INSTRUCTIONS FOR THE TASK
Repeat the data in full and exactly. Leave the pictures out.

**** DATA EXTRACTS ****

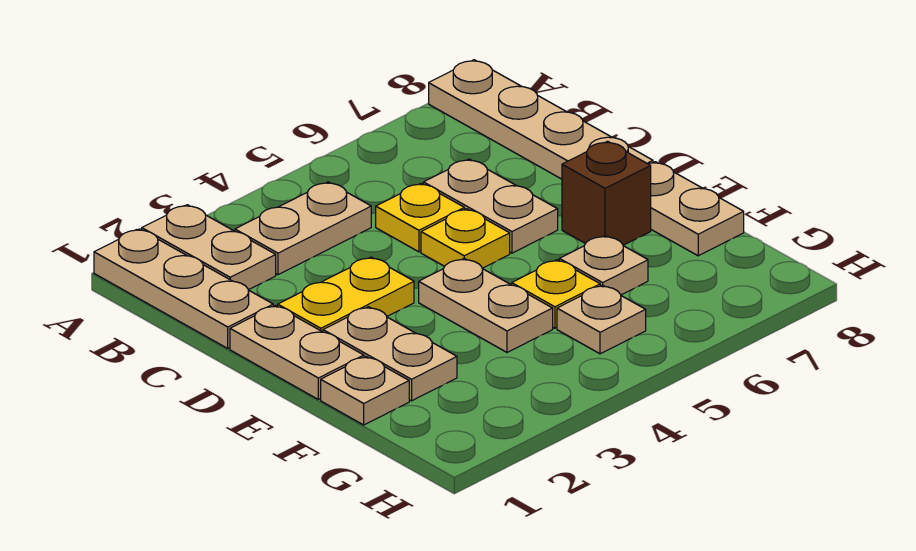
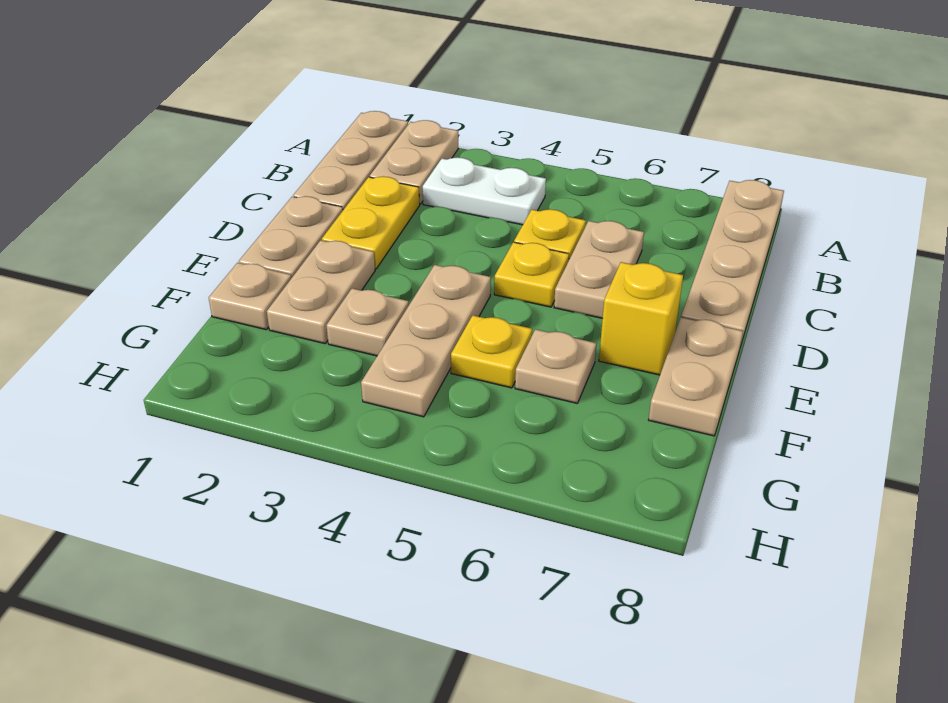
tan plate B3:B4 level 1 -> white plate B3:B4 level 1
yellow plate D2:D3 level 1 -> yellow plate C2:D2 level 1
tan plate E4:F4 level 1 -> tan plate E4:G4 level 1
brown brick E7 level 1 -> yellow brick E7 level 1
tan plate G5 level 1 -> tan plate F3 level 1

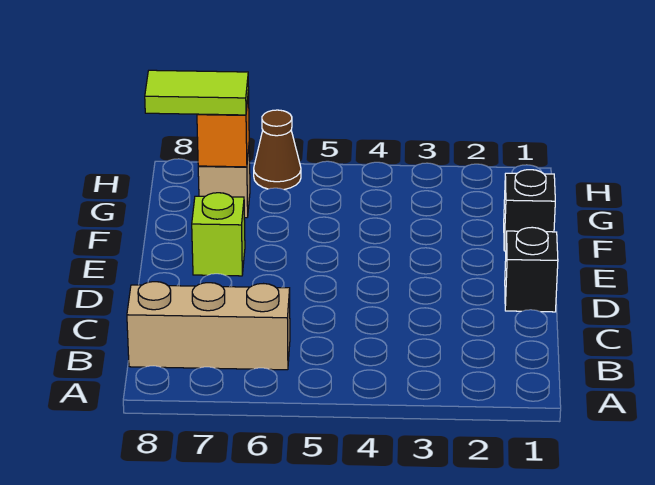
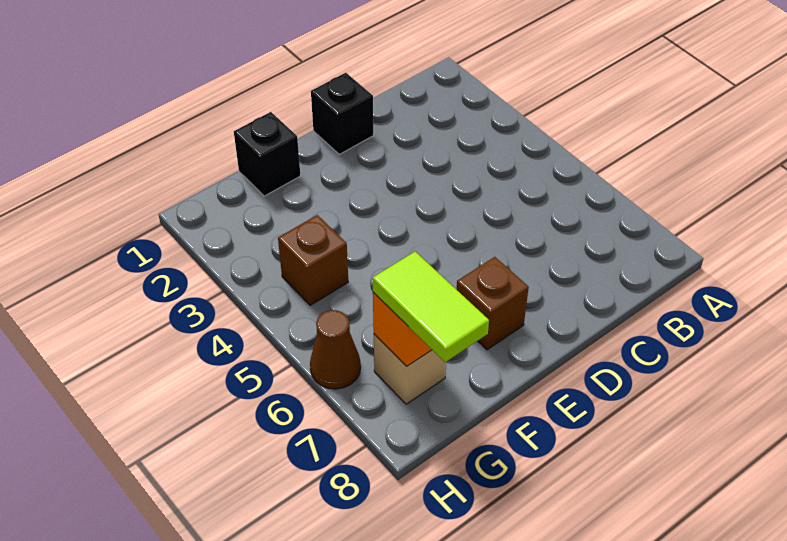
tan brick B6:B8 level 1 -> none
lime brick E7 level 1 -> brown brick E7 level 1
none -> brown brick G4 level 1

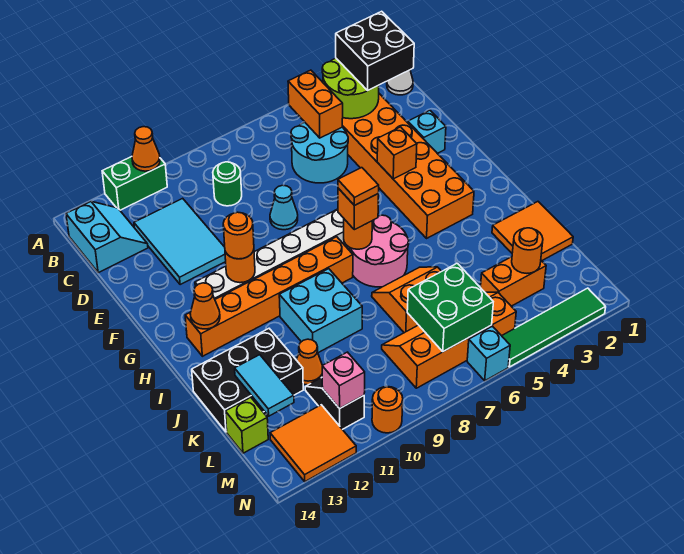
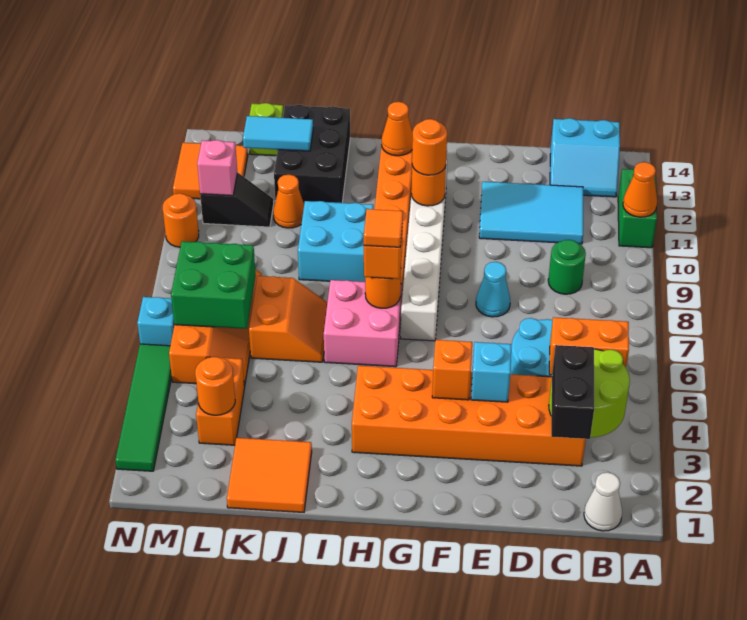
black brick B2:C3 level 3 -> black brick C2:C3 level 3
cyan brick E2 level 1 -> cyan brick E4 level 2
pink round brick H6:I7 level 1 -> pink brick H6:I7 level 1

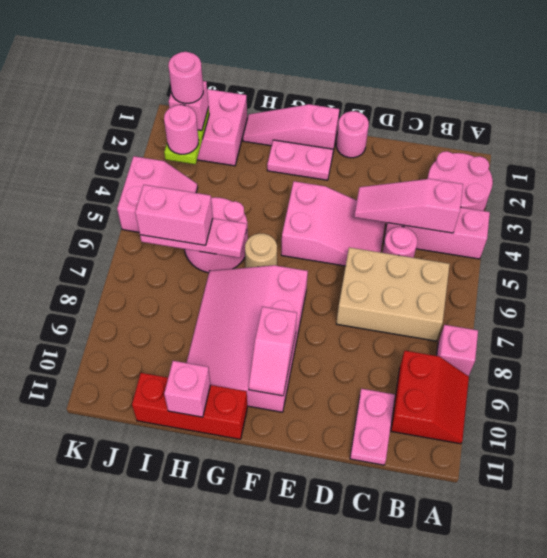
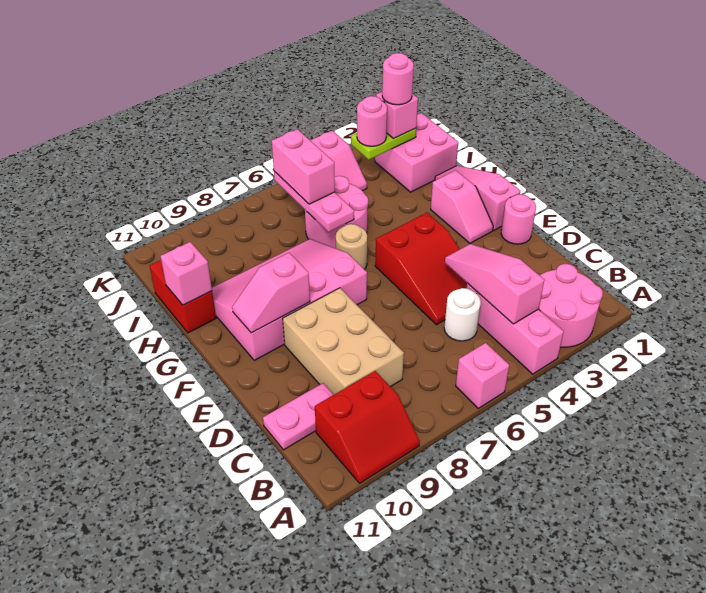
pink brick A8 level 1 -> pink brick A6 level 1
tan brick B6:D7 level 1 -> tan brick C8:E9 level 1
pink round brick C5 level 1 -> white round brick C5 level 1
pink slope D4:F5 level 1 top F -> red slope D4:F5 level 1 top F
pink plate F2:G2 level 1 -> pink slope F2:G2 level 1 top G
red brick G11:I11 level 1 -> red brick H11:I11 level 1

****

OUTPUT FOR THIS EXERCISE
tan plate B3:B4 level 1 -> white plate B3:B4 level 1
yellow plate D2:D3 level 1 -> yellow plate C2:D2 level 1
tan plate E4:F4 level 1 -> tan plate E4:G4 level 1
brown brick E7 level 1 -> yellow brick E7 level 1
tan plate G5 level 1 -> tan plate F3 level 1

tan brick B6:B8 level 1 -> none
lime brick E7 level 1 -> brown brick E7 level 1
none -> brown brick G4 level 1

black brick B2:C3 level 3 -> black brick C2:C3 level 3
cyan brick E2 level 1 -> cyan brick E4 level 2
pink round brick H6:I7 level 1 -> pink brick H6:I7 level 1

pink brick A8 level 1 -> pink brick A6 level 1
tan brick B6:D7 level 1 -> tan brick C8:E9 level 1
pink round brick C5 level 1 -> white round brick C5 level 1
pink slope D4:F5 level 1 top F -> red slope D4:F5 level 1 top F
pink plate F2:G2 level 1 -> pink slope F2:G2 level 1 top G
red brick G11:I11 level 1 -> red brick H11:I11 level 1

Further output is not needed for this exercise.